--- Exercise objective ---
Please reproduce all the data exactly as written and omit the pictures.
++++ Information given
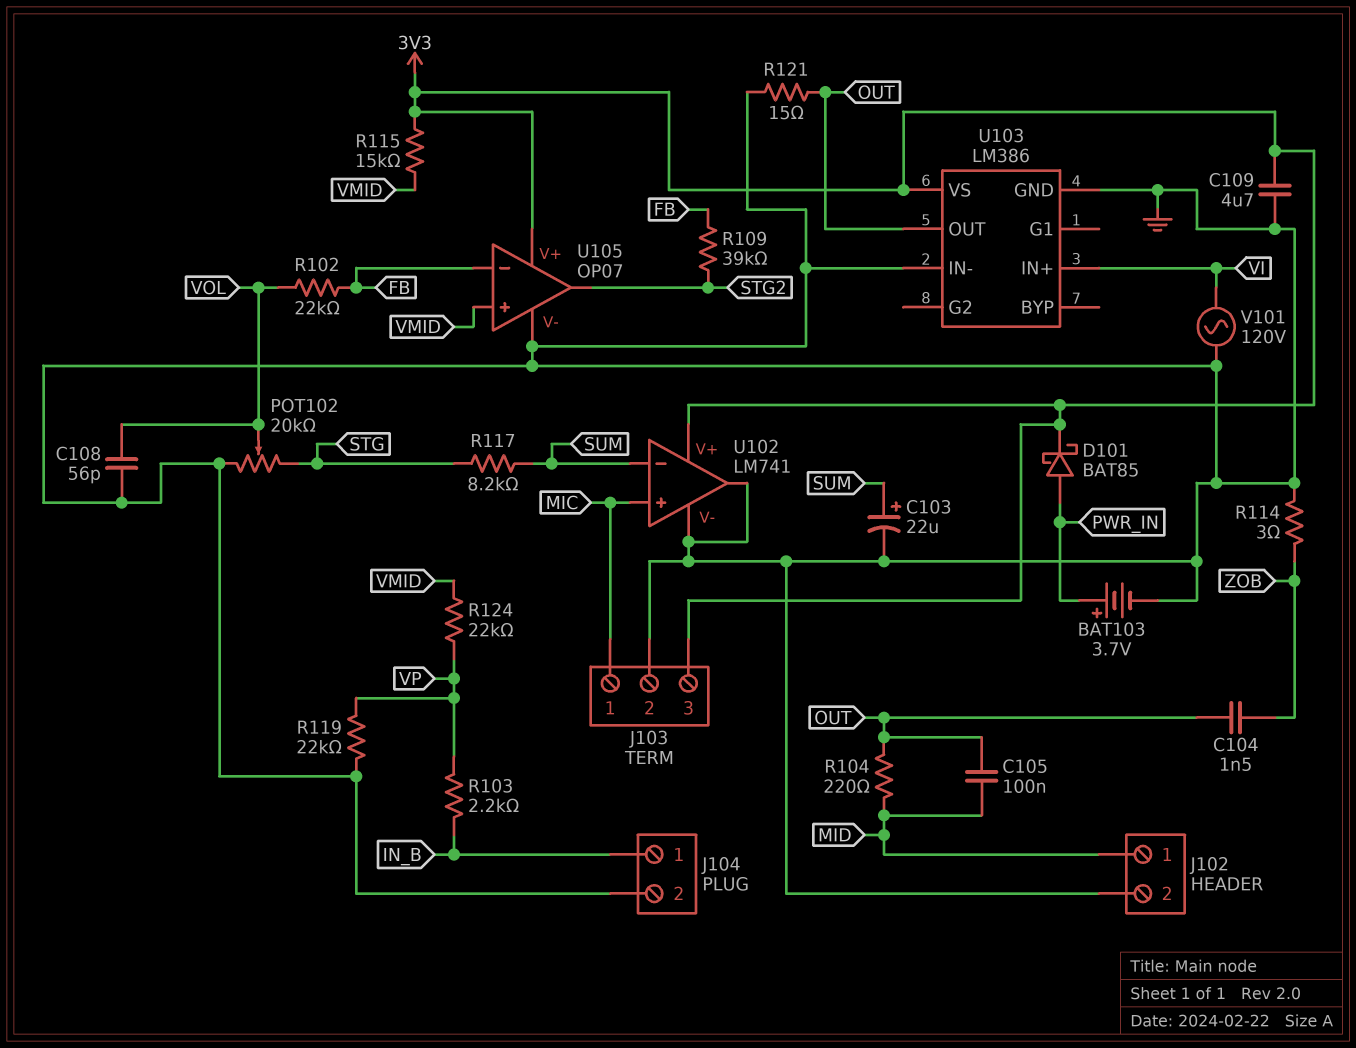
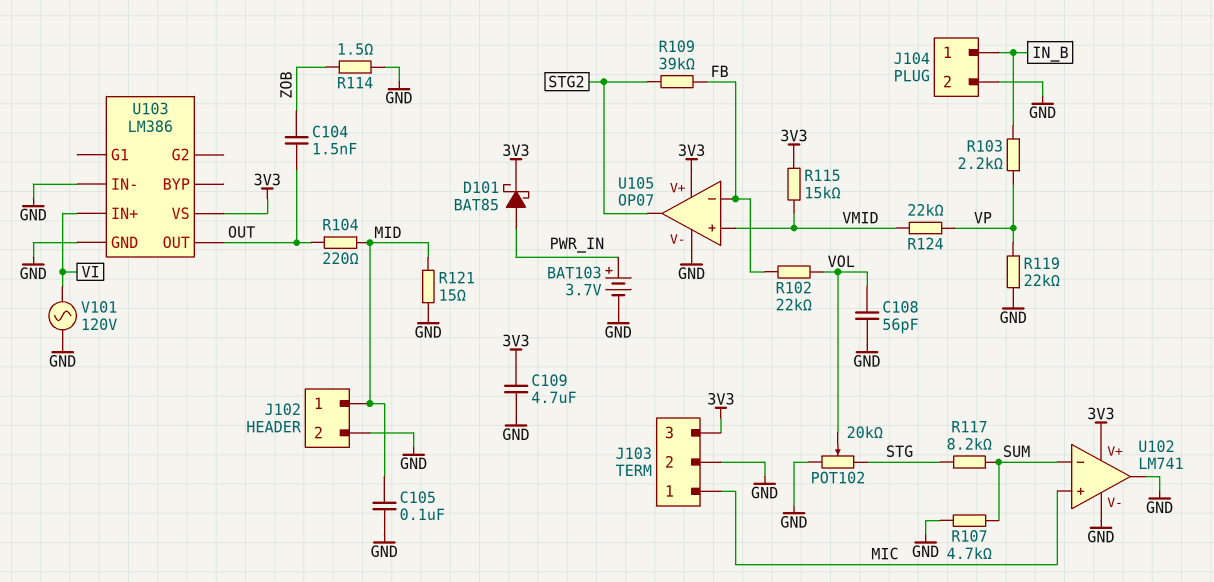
C103: 22uF (plus SUM, minus GND) -> none
C105: 100nF (MID, OUT) -> 100nF (GND, MID)
R107: none -> 4.7k (GND, SUM)
R114: 3 (GND, ZOB) -> 1.5 (GND, ZOB)
R121: 15 (GND, OUT) -> 15 (GND, MID)

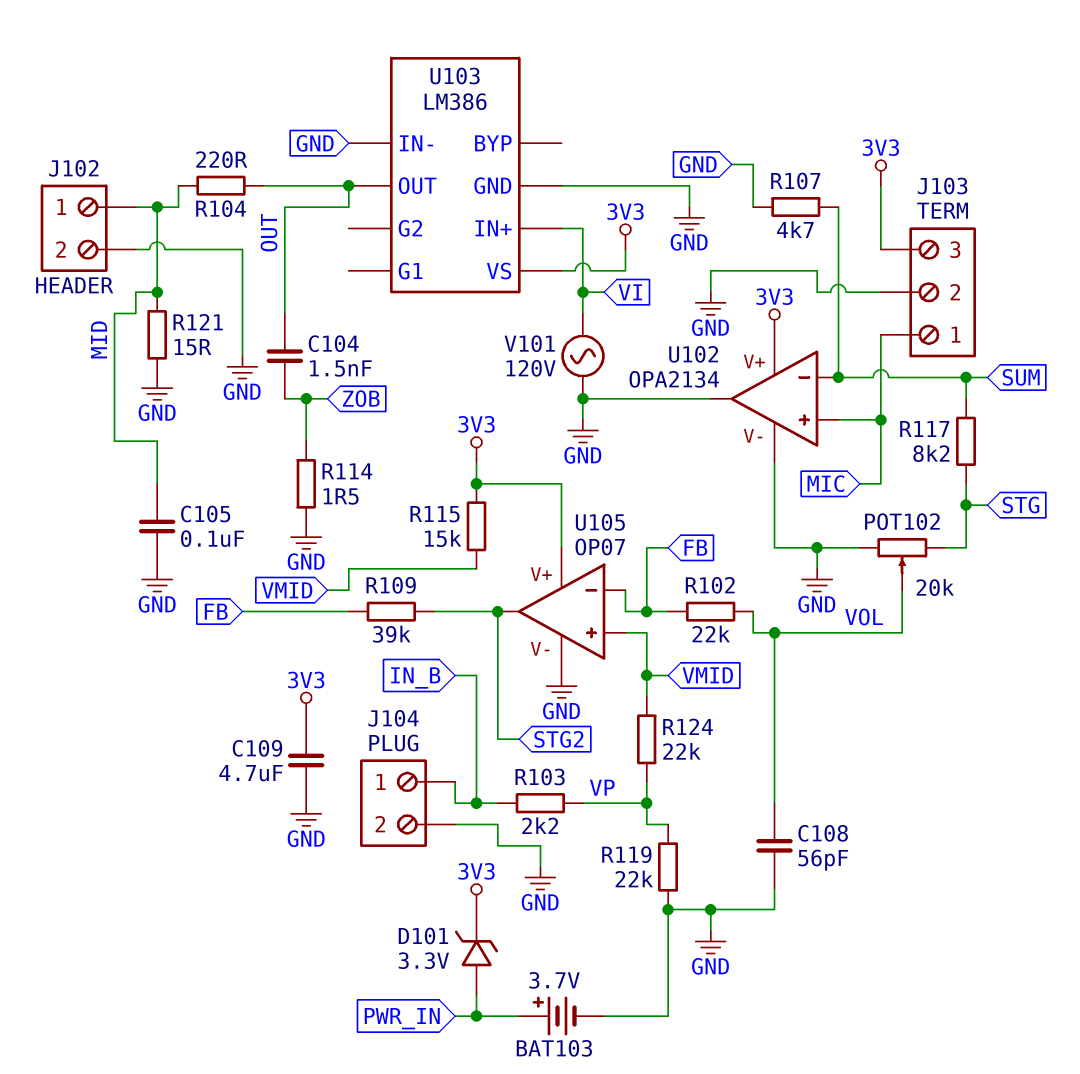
D101: schottky BAT85 (A PWR_IN, K 3V3) -> zener 3.3V (A PWR_IN, K 3V3)
U102: LM741 -> OPA2134

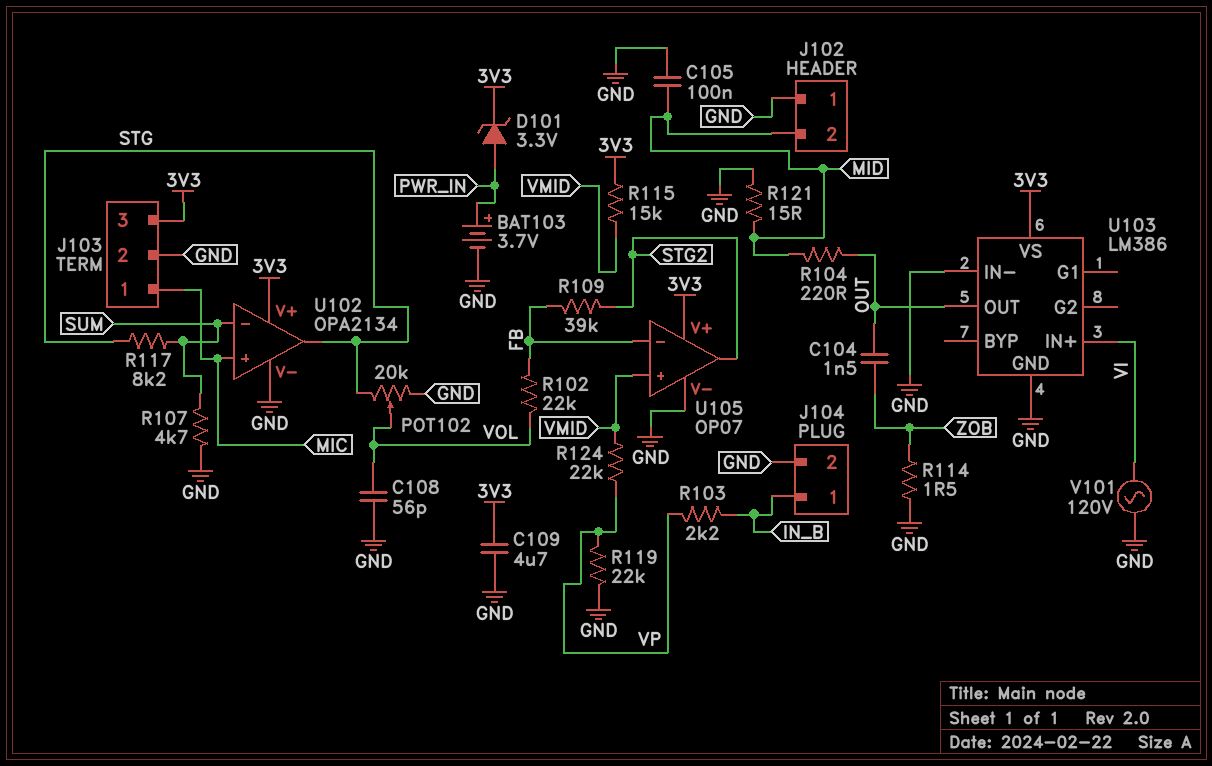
J102 pin 1: MID -> GND
J102 pin 2: GND -> MID
U102 pin out: GND -> STG

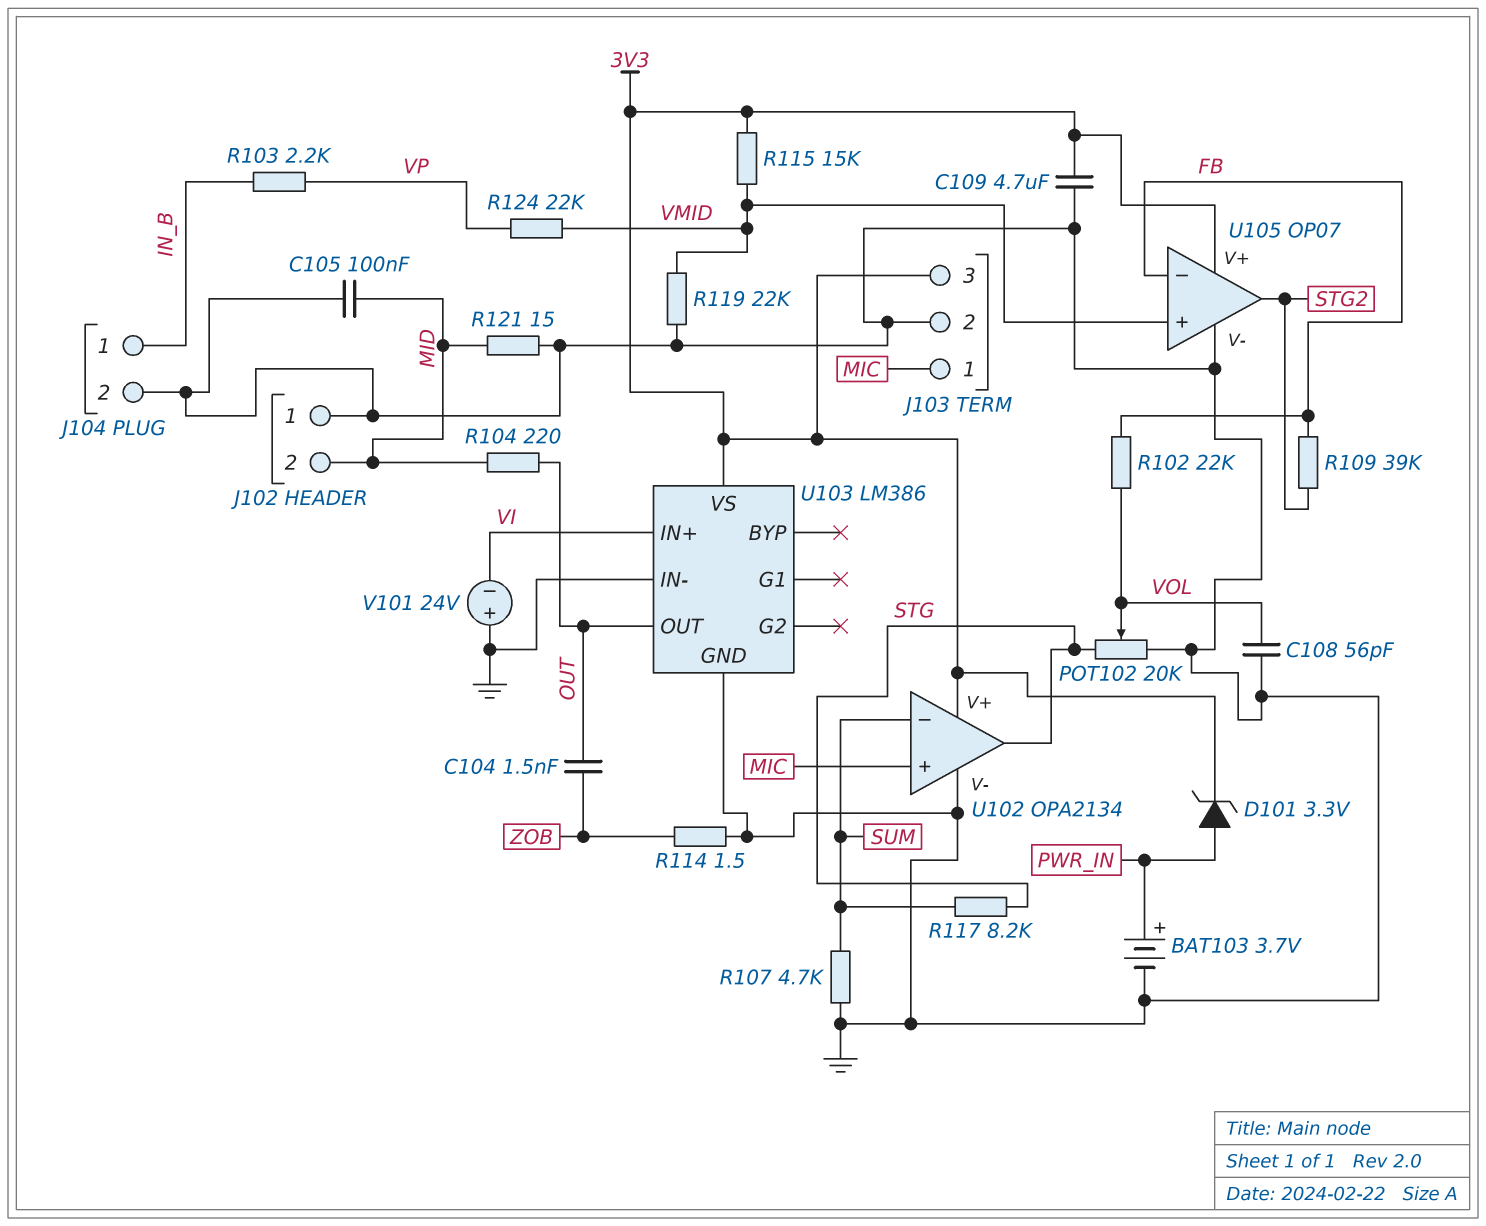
R119: 22k (GND, VP) -> 22k (GND, VMID)
V101: AC 120V (GND, VI) -> 24V (plus GND, minus VI)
++++++++
--- Expected answer ---
C103: 22uF (plus SUM, minus GND) -> none
C105: 100nF (MID, OUT) -> 100nF (GND, MID)
R107: none -> 4.7k (GND, SUM)
R114: 3 (GND, ZOB) -> 1.5 (GND, ZOB)
R121: 15 (GND, OUT) -> 15 (GND, MID)

D101: schottky BAT85 (A PWR_IN, K 3V3) -> zener 3.3V (A PWR_IN, K 3V3)
U102: LM741 -> OPA2134

J102 pin 1: MID -> GND
J102 pin 2: GND -> MID
U102 pin out: GND -> STG

R119: 22k (GND, VP) -> 22k (GND, VMID)
V101: AC 120V (GND, VI) -> 24V (plus GND, minus VI)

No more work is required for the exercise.